* [Problem description]
For the listing that follows, report how many lines contain the string "degrees", giving the number alone.

* [Information]
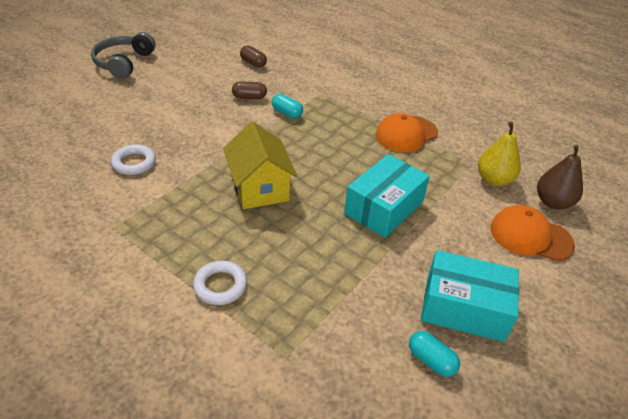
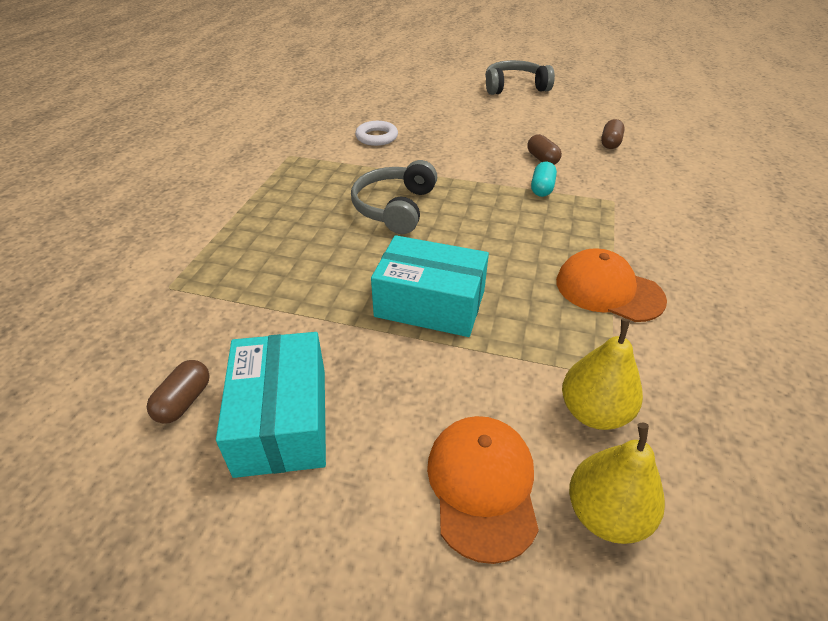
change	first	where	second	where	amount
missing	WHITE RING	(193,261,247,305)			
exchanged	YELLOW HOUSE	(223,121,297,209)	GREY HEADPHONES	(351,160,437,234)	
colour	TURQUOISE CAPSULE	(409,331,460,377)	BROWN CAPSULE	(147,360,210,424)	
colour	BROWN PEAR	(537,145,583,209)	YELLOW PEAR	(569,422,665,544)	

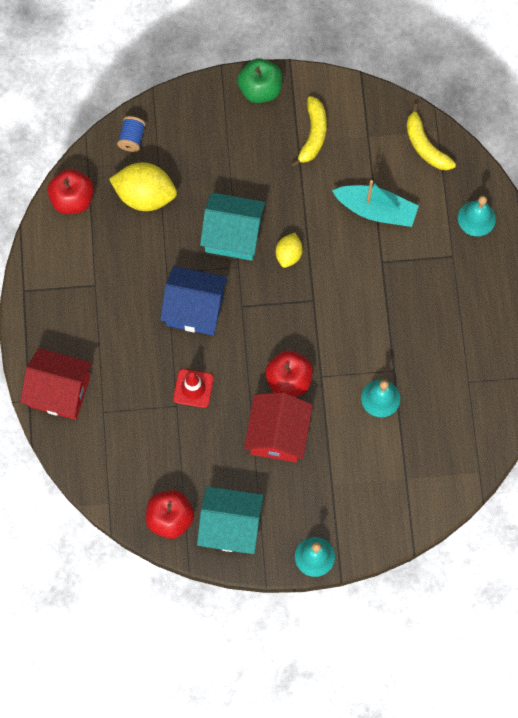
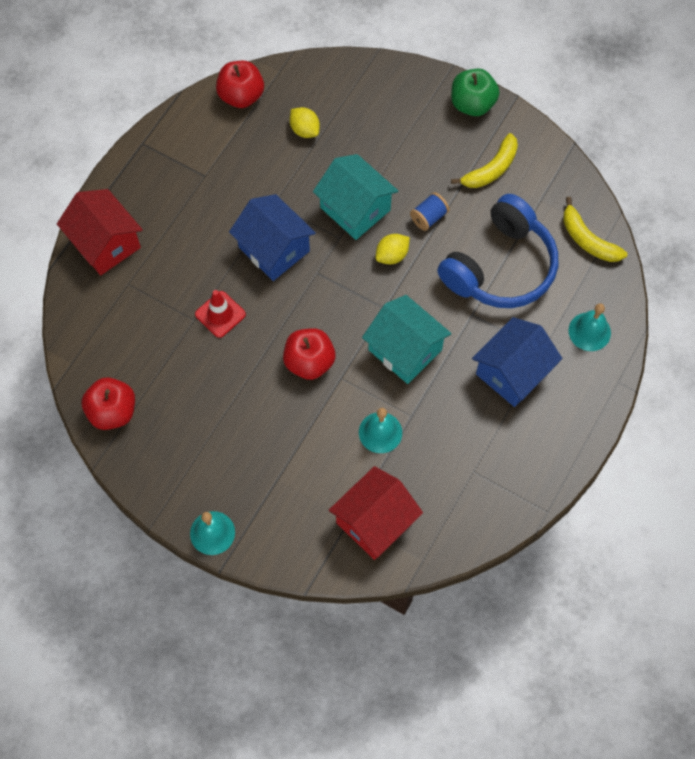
change	first	where	second	where	amount
size	YELLOW LEMON	(109,163,177,211)		(290,107,320,138)	x0.55
relocated	BLUE SPOOL	(117,116,146,152)		(410,192,449,231)	
relocated	TURQUOISE HOUSE	(197,486,264,554)		(362,295,452,384)	
relocated	RED HOUSE	(244,392,313,463)		(329,466,423,560)	
exchanged	TURQUOISE BOAT	(332,180,419,227)	BLUE HEADPHONES	(437,194,558,308)	
spun	YELLOW BANANA	(406,104,456,170)		(563,197,627,262)	45 degrees counterclockwise
appeared			BLUE HOUSE	(472,317,562,407)	

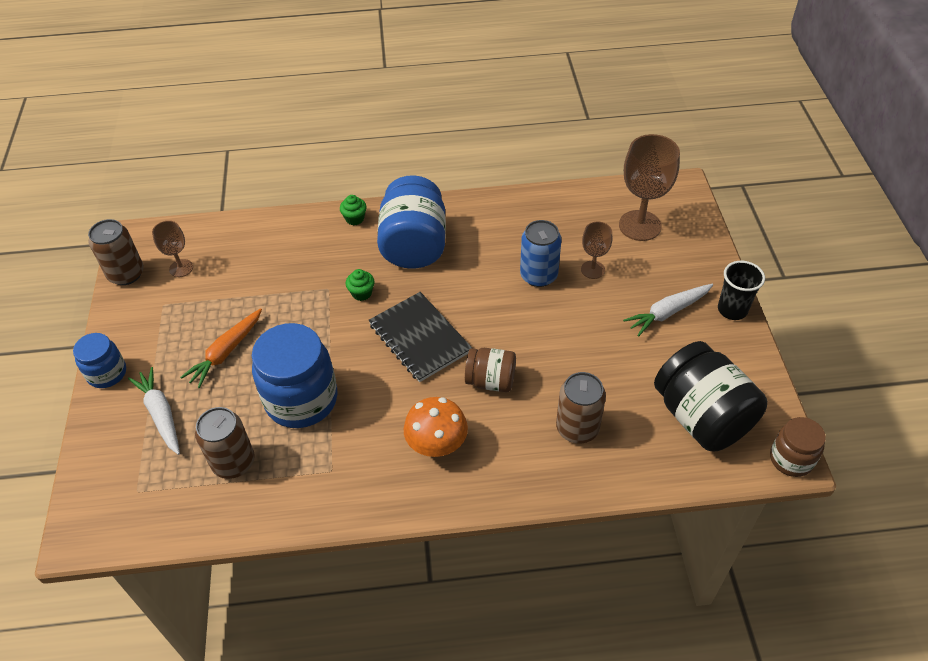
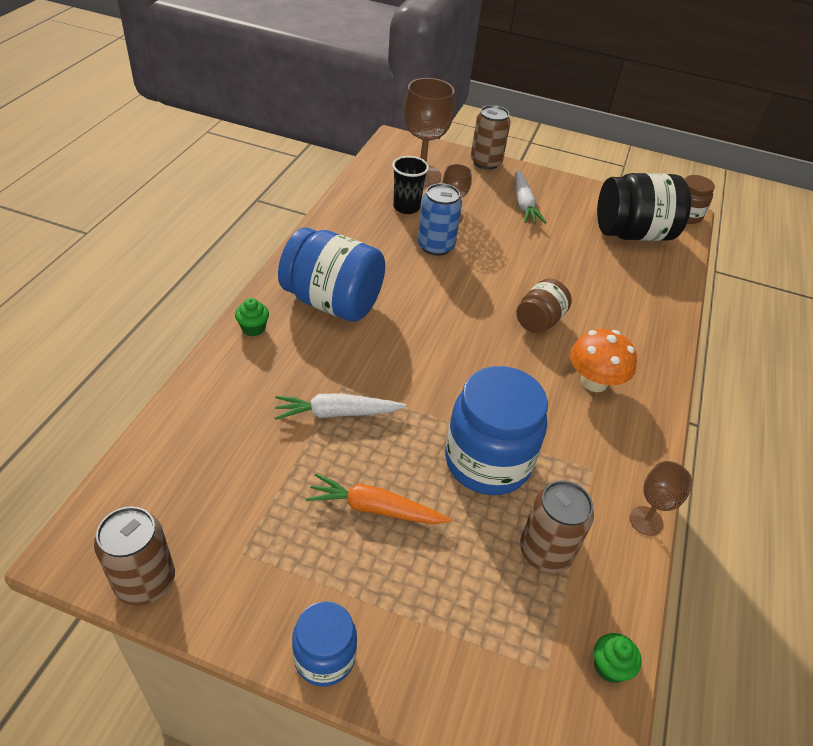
change	first	where	second	where	amount
relocated	WHITE CARROT	(128,367,180,455)		(275,393,406,420)	
relocated	BROWN GOBLET	(152,221,193,277)		(630,461,693,536)	
spun	ORANGE CARROT	(180,308,262,388)		(306,474,452,524)	135 degrees clockwise
relocated	GREEN CUPCAKE	(346,269,375,301)		(594,633,641,683)	
missing	BLACK NOTEBOOK	(369,292,472,382)			
relocated	BROWN CAN	(556,372,606,443)		(471,105,511,170)	
relocated	BLACK CUP	(718,261,765,320)		(392,156,429,214)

* [Reply to the task]
2